BEGIN SUPPLIED MATERIAL
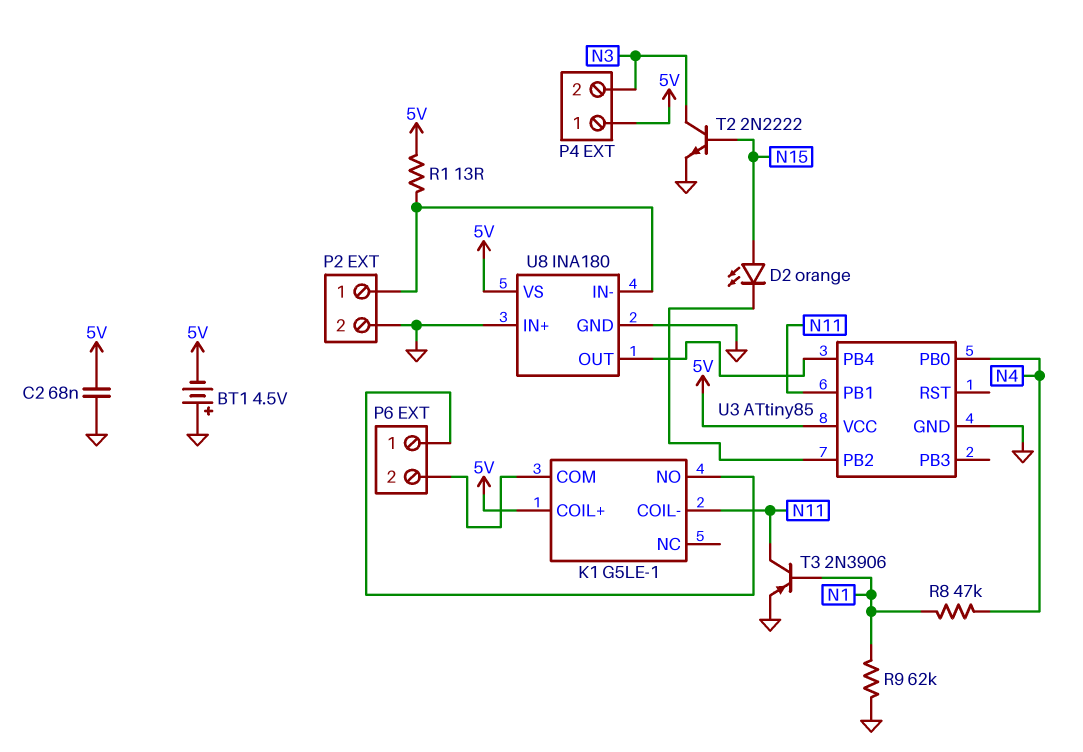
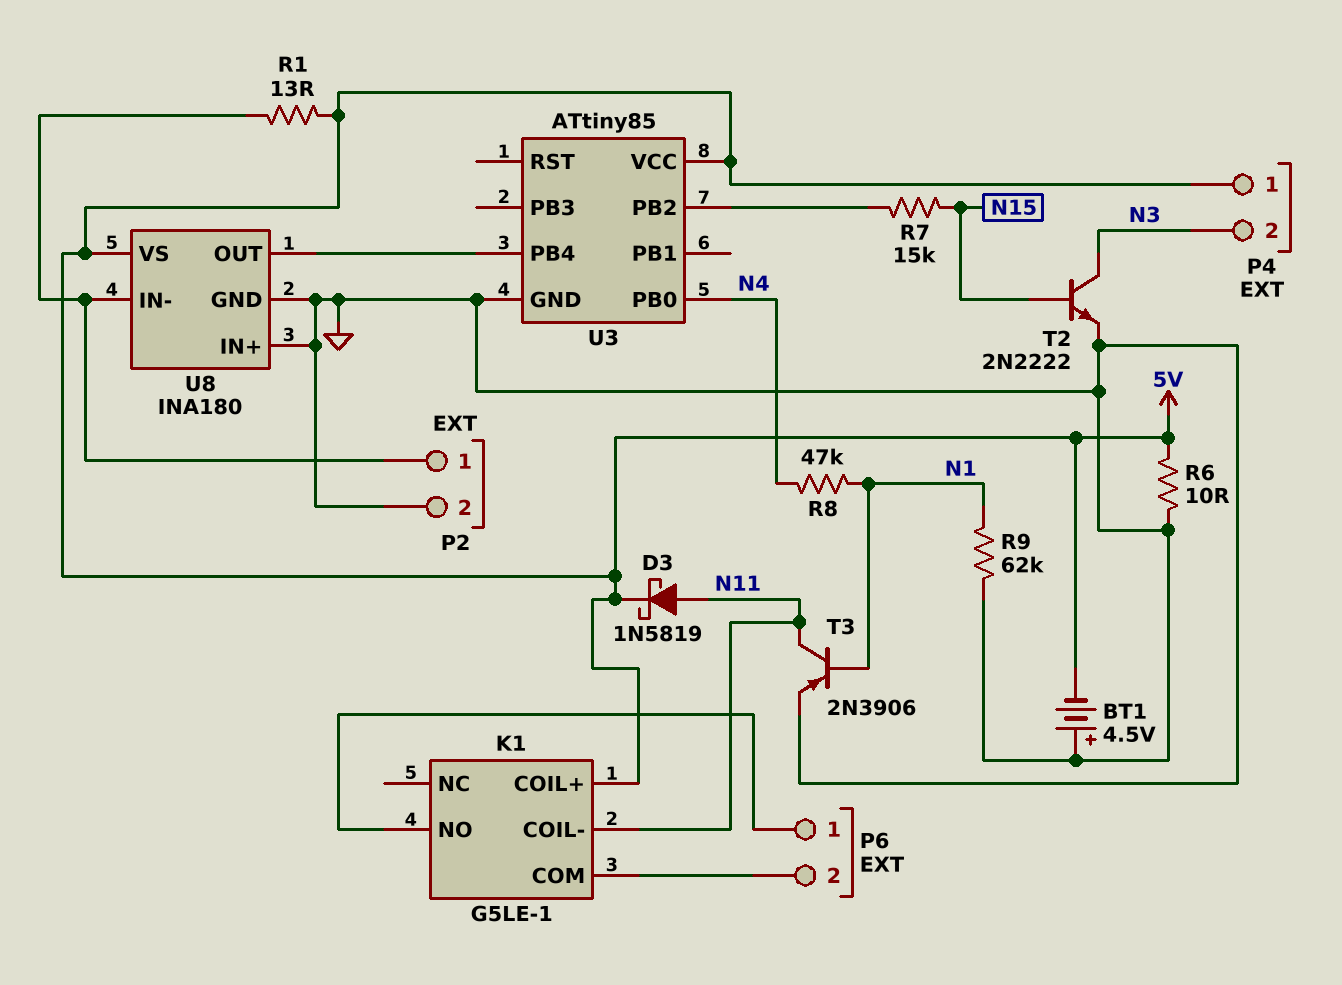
C2: 68nF (5V, GND) -> none
D2: LED orange (A N15, K U3/PB2) -> none
D3: none -> schottky 1N5819 (A N11, K 5V)
R6: none -> 10 (5V, GND)
R7: none -> 15k (N15, U3/PB2)
U3 pin PB1: N11 -> none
END SUPPLIED MATERIAL
→ YOUR GOAL
Restate the data above word for word, omitting every picture.

→ FINAL ANSWER
C2: 68nF (5V, GND) -> none
D2: LED orange (A N15, K U3/PB2) -> none
D3: none -> schottky 1N5819 (A N11, K 5V)
R6: none -> 10 (5V, GND)
R7: none -> 15k (N15, U3/PB2)
U3 pin PB1: N11 -> none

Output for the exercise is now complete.